#### What is required
The response has to reproduce all entries exactly while excluding their pictures.

(Object change listings)
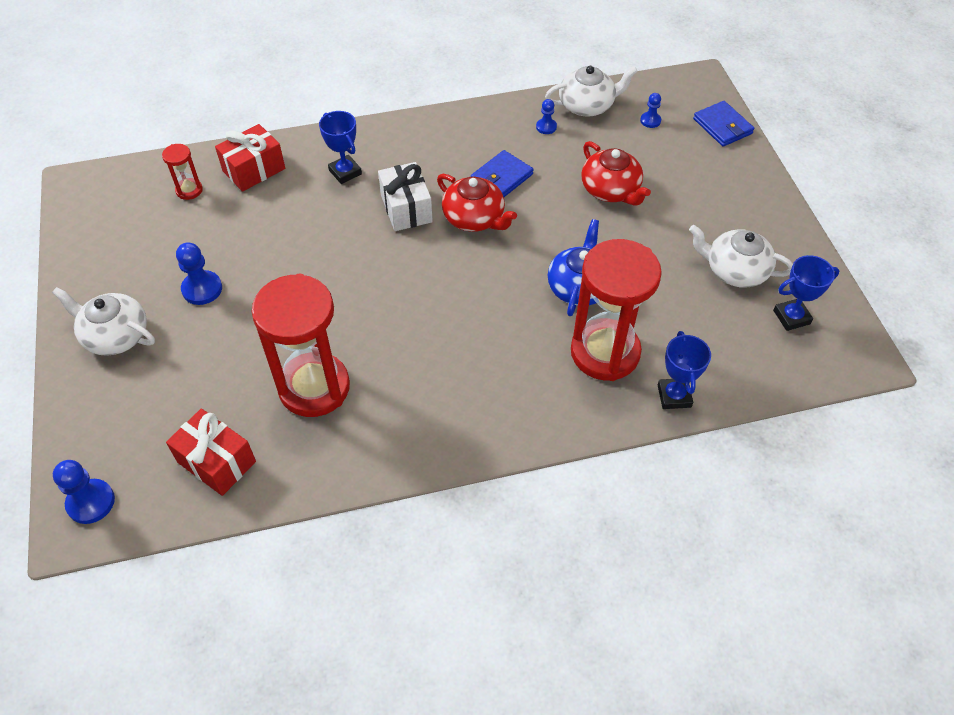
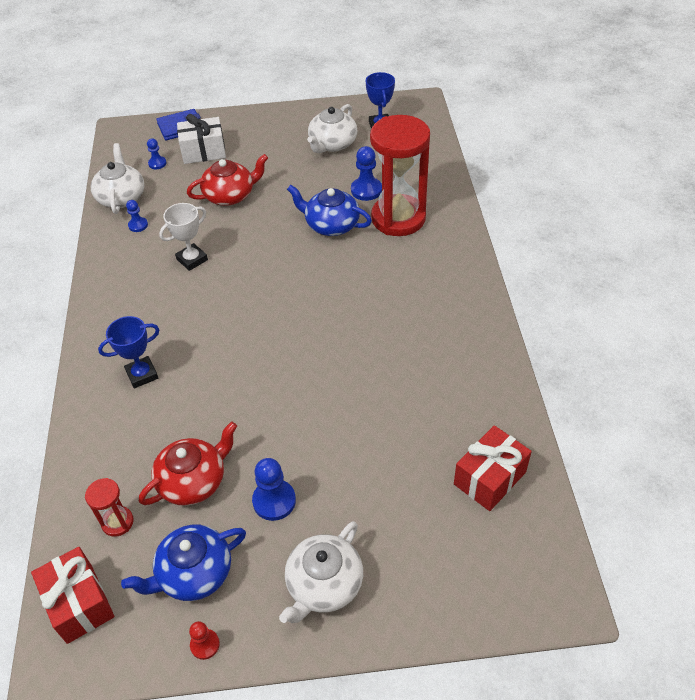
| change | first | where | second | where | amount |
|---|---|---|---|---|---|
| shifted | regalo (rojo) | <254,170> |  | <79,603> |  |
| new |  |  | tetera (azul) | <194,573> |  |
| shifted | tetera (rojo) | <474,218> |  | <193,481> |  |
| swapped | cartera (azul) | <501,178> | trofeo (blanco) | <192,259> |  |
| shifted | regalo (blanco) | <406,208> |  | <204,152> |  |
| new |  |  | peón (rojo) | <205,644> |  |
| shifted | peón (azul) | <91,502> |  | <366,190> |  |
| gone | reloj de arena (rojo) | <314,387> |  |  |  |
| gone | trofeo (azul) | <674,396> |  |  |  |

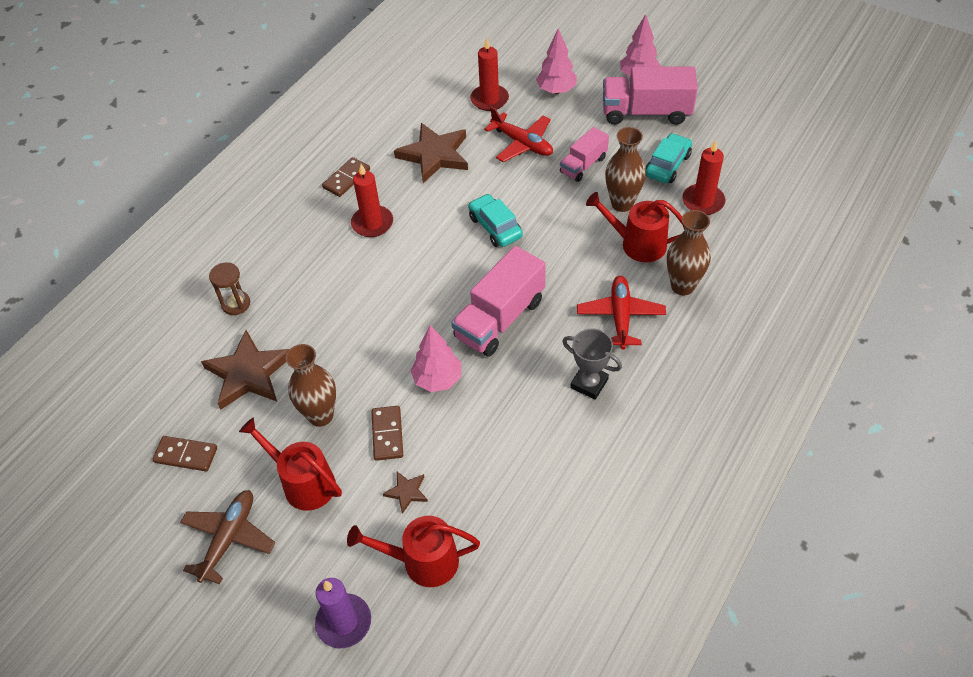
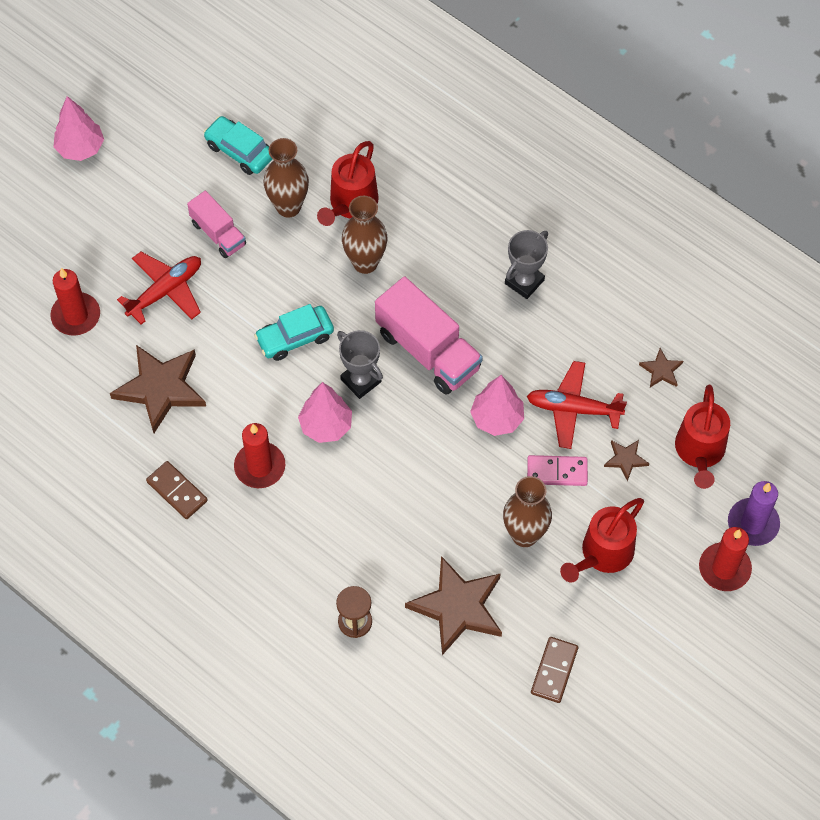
| change | first | where | second | where | amount |
|---|---|---|---|---|---|
| shifted | árbol (rosa) | <556,90> |  | <326,426> |  |
| new |  |  | trofeo (gris) | <361,380> |  |
| shifted | florero (marrón) | <682,286> |  | <365,262> |  |
| shifted | avión (rojo) | <620,316> |  | <573,409> |  |
| repainted | ficha de dominó (marrón) | <387,434> | ficha de dominó (rosa) | <557,472> |  |
| new |  |  | estrella (marrón) | <661,370> |  |
| shifted | vela (rojo) | <703,201> |  | <724,568> |  |
| gone | avión (marrón) | <229,538> |  |  |  |
| gone | camión (rosa) | <646,112> |  |  |  |

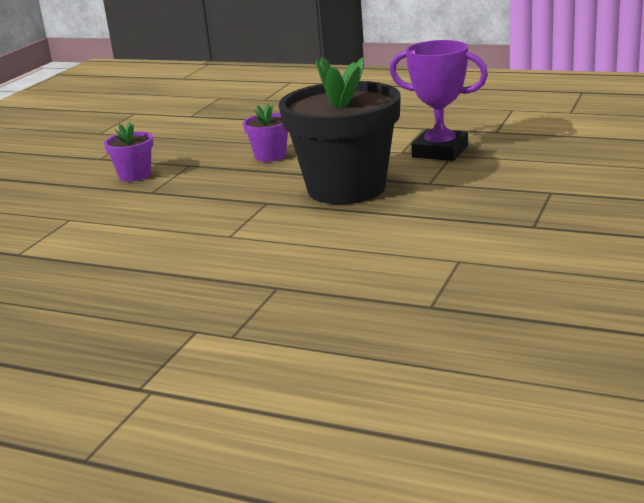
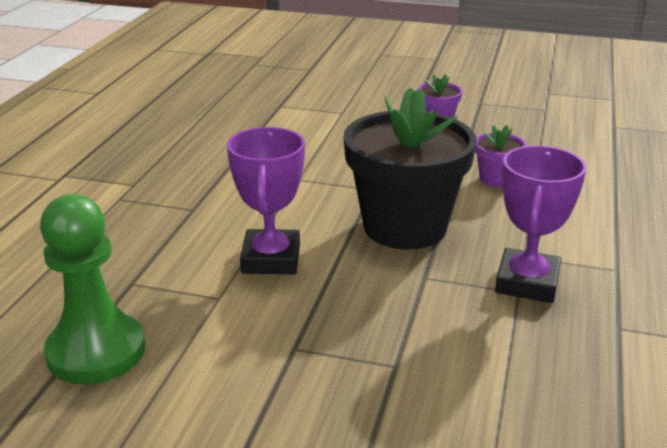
| change | first | where | second | where | amount |
|---|---|---|---|---|---|
| new |  |  | peón (verde) | <96,351> |  |
| new |  |  | trofeo (morado) | <271,259> |  |

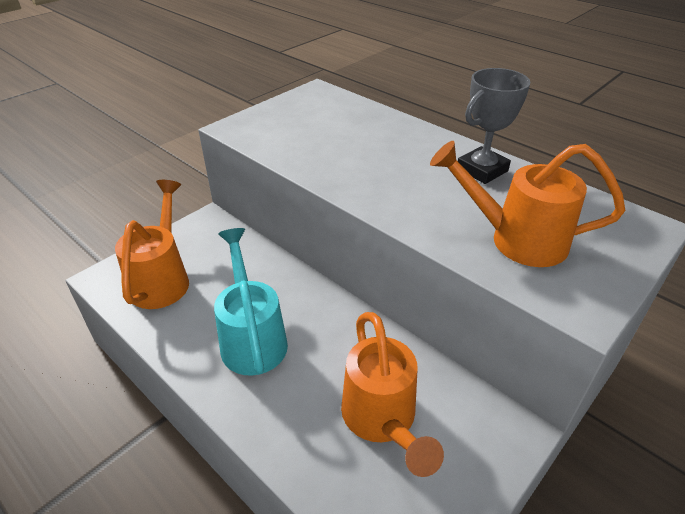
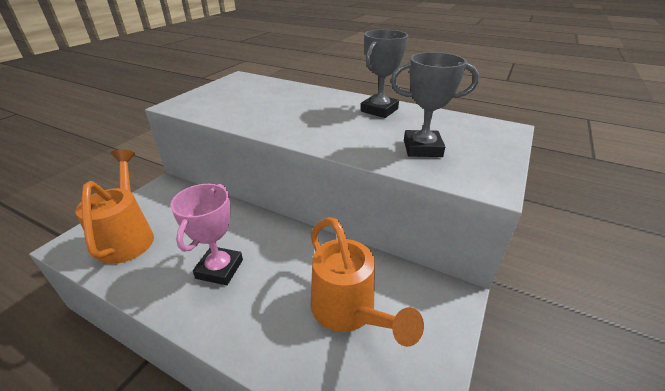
| change | first | where | second | where | amount |
|---|---|---|---|---|---|
| swapped | regadera (turquesa) | <252,338> | trofeo (rosa) | <220,269> |  |
| swapped | regadera (naranja) | <516,240> | trofeo (gris) | <422,148> |  |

#### Written response
| change | first | where | second | where | amount |
|---|---|---|---|---|---|
| shifted | regalo (rojo) | <254,170> |  | <79,603> |  |
| new |  |  | tetera (azul) | <194,573> |  |
| shifted | tetera (rojo) | <474,218> |  | <193,481> |  |
| swapped | cartera (azul) | <501,178> | trofeo (blanco) | <192,259> |  |
| shifted | regalo (blanco) | <406,208> |  | <204,152> |  |
| new |  |  | peón (rojo) | <205,644> |  |
| shifted | peón (azul) | <91,502> |  | <366,190> |  |
| gone | reloj de arena (rojo) | <314,387> |  |  |  |
| gone | trofeo (azul) | <674,396> |  |  |  |

| change | first | where | second | where | amount |
|---|---|---|---|---|---|
| shifted | árbol (rosa) | <556,90> |  | <326,426> |  |
| new |  |  | trofeo (gris) | <361,380> |  |
| shifted | florero (marrón) | <682,286> |  | <365,262> |  |
| shifted | avión (rojo) | <620,316> |  | <573,409> |  |
| repainted | ficha de dominó (marrón) | <387,434> | ficha de dominó (rosa) | <557,472> |  |
| new |  |  | estrella (marrón) | <661,370> |  |
| shifted | vela (rojo) | <703,201> |  | <724,568> |  |
| gone | avión (marrón) | <229,538> |  |  |  |
| gone | camión (rosa) | <646,112> |  |  |  |

| change | first | where | second | where | amount |
|---|---|---|---|---|---|
| new |  |  | peón (verde) | <96,351> |  |
| new |  |  | trofeo (morado) | <271,259> |  |

| change | first | where | second | where | amount |
|---|---|---|---|---|---|
| swapped | regadera (turquesa) | <252,338> | trofeo (rosa) | <220,269> |  |
| swapped | regadera (naranja) | <516,240> | trofeo (gris) | <422,148> |  |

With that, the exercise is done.